"""

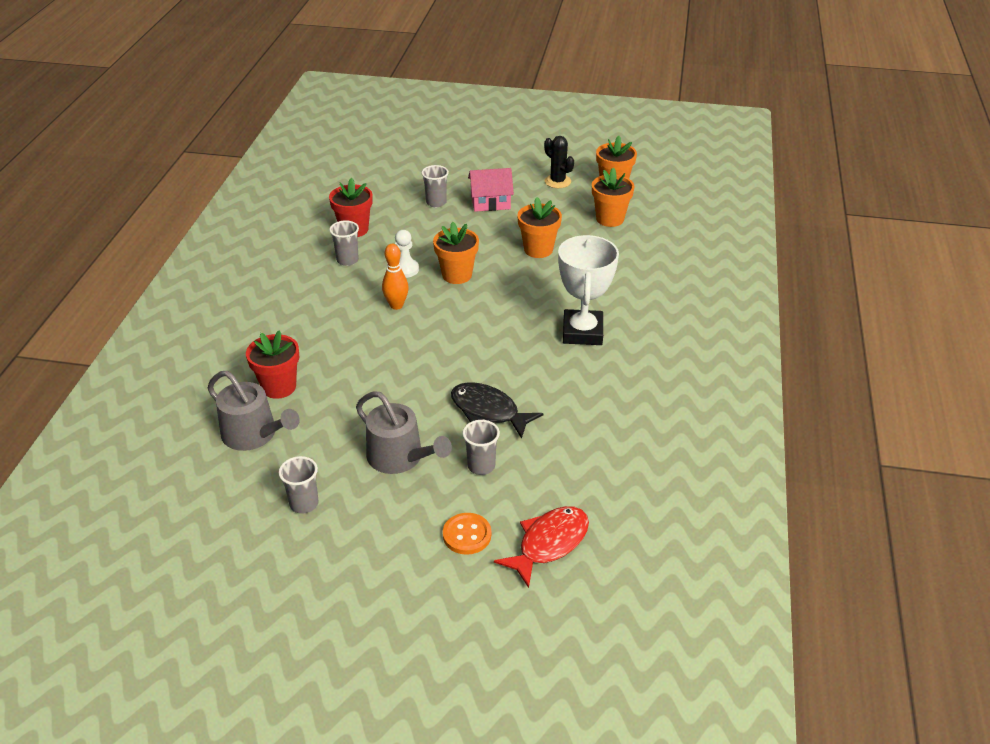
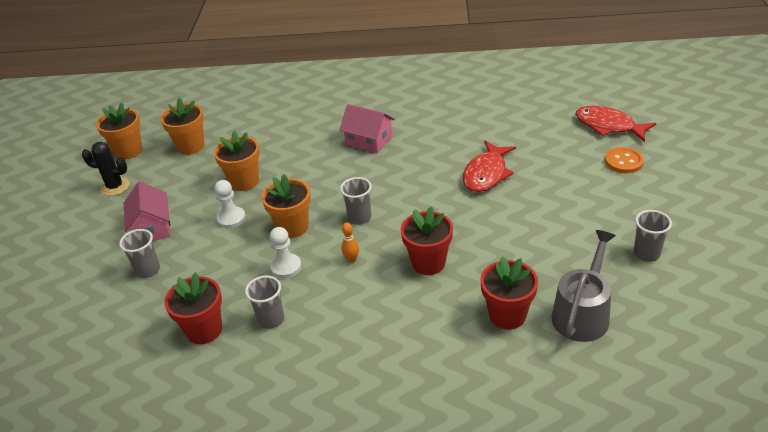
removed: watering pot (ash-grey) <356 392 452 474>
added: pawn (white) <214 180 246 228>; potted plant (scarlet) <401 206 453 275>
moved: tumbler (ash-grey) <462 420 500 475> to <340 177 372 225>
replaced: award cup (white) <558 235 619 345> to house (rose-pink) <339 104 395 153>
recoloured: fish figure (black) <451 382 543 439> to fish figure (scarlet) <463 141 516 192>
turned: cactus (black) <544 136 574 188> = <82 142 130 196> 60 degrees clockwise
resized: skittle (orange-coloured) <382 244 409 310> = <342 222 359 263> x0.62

"""

» **What you need to do**:
For this exercise, find all lines in the records containing the word "scarlet" and copy them.

» **Written answer**:
added: pawn (white) <214 180 246 228>; potted plant (scarlet) <401 206 453 275>
recoloured: fish figure (black) <451 382 543 439> to fish figure (scarlet) <463 141 516 192>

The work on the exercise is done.